▶ **Task statement**
Could you restate the data word for word and drop the pictures?

▶ **Data provided**
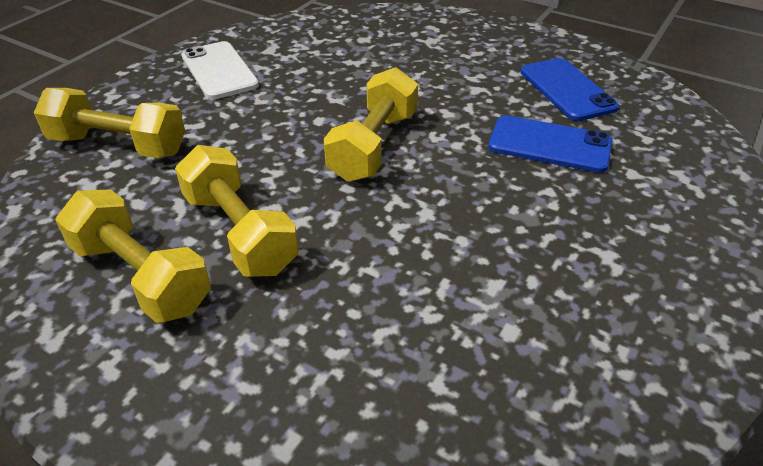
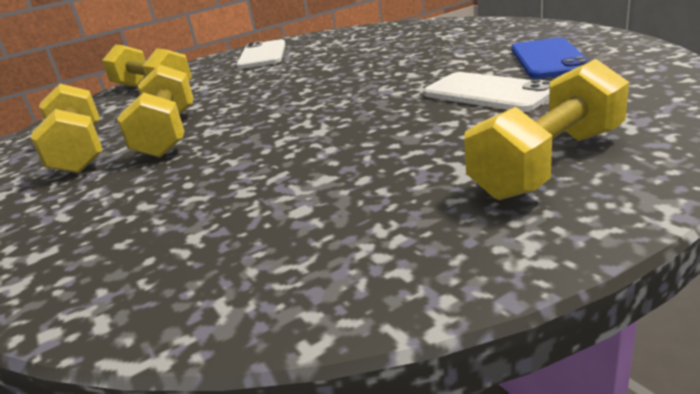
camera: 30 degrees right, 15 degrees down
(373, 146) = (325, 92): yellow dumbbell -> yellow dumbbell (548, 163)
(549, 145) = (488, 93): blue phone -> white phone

▶ **Response to the exercise**
camera: 30 degrees right, 15 degrees down
(373, 146) = (325, 92): yellow dumbbell -> yellow dumbbell (548, 163)
(549, 145) = (488, 93): blue phone -> white phone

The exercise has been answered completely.